Task brief:
From the material below, pull each line containing the string "plate".

Provided material:
'''

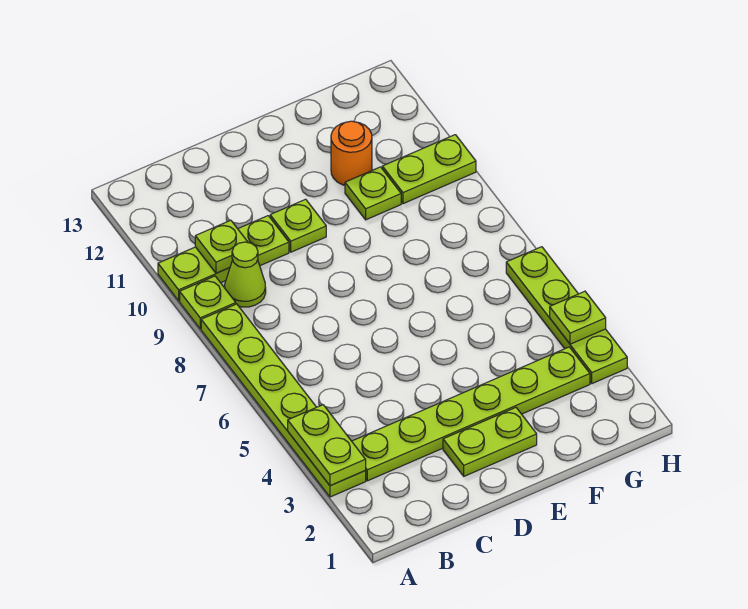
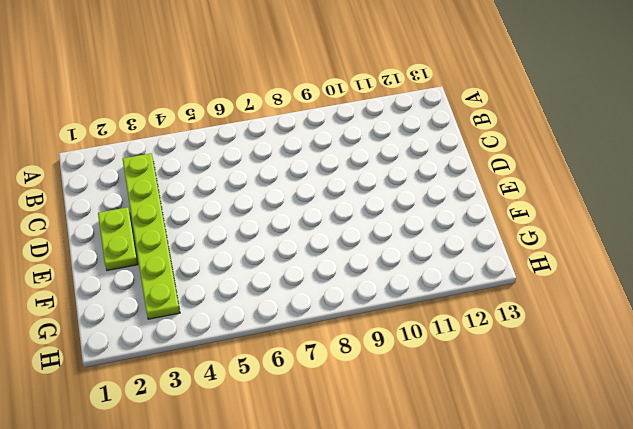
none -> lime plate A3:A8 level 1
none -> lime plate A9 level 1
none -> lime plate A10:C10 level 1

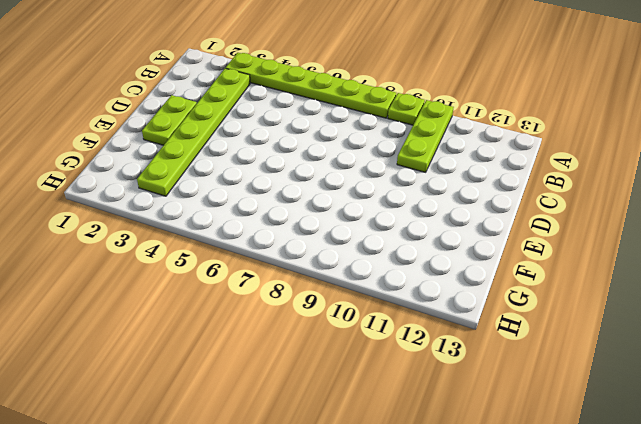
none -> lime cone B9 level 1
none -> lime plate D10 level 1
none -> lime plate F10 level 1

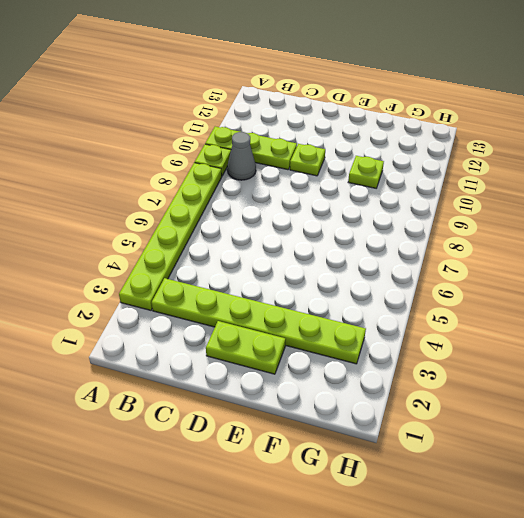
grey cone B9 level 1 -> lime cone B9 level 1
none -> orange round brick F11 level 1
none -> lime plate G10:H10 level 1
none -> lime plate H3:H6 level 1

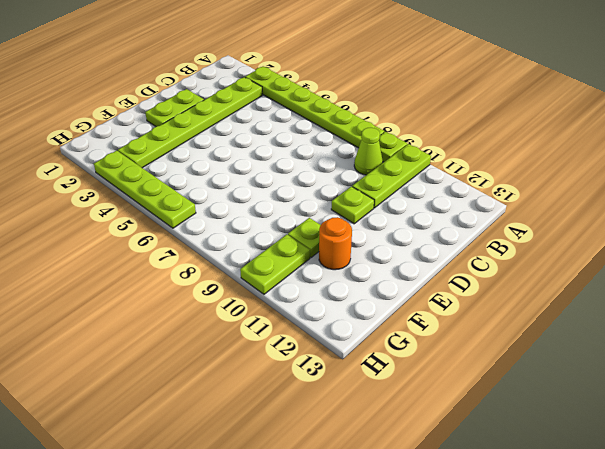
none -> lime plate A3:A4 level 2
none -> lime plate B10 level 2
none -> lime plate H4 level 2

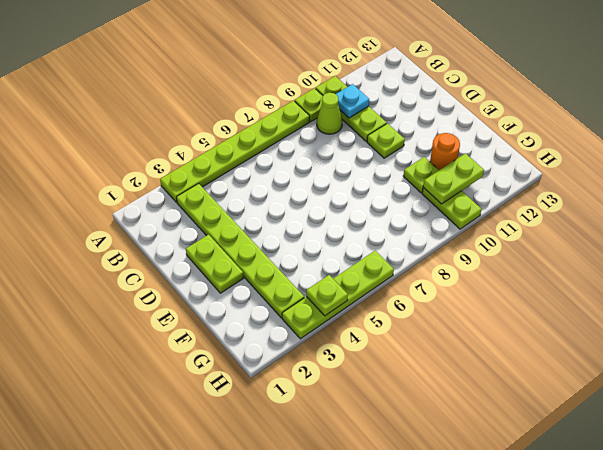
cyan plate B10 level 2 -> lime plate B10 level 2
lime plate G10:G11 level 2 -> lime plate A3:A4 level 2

'''
'''

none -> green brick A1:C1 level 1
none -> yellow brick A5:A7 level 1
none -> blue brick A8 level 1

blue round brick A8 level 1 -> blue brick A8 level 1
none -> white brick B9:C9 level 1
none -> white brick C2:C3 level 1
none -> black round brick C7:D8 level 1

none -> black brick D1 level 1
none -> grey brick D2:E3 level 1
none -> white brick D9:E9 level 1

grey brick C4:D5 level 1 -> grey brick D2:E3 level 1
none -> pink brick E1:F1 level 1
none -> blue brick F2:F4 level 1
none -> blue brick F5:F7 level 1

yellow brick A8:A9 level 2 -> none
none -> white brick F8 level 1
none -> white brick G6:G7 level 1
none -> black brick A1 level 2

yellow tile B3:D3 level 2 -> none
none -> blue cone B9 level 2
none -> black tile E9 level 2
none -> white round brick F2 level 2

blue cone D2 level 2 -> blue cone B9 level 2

'''
'''

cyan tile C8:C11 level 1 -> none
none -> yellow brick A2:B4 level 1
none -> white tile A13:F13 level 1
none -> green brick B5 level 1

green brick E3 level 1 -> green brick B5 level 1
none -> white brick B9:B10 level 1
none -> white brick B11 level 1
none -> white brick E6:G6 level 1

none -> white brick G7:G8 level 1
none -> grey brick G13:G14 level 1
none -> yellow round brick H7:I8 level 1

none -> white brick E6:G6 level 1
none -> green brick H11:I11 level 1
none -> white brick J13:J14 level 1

'''

Written answer:
none -> lime plate A3:A8 level 1
none -> lime plate A9 level 1
none -> lime plate A10:C10 level 1
none -> lime plate D10 level 1
none -> lime plate F10 level 1
none -> lime plate G10:H10 level 1
none -> lime plate H3:H6 level 1
none -> lime plate A3:A4 level 2
none -> lime plate B10 level 2
none -> lime plate H4 level 2
cyan plate B10 level 2 -> lime plate B10 level 2
lime plate G10:G11 level 2 -> lime plate A3:A4 level 2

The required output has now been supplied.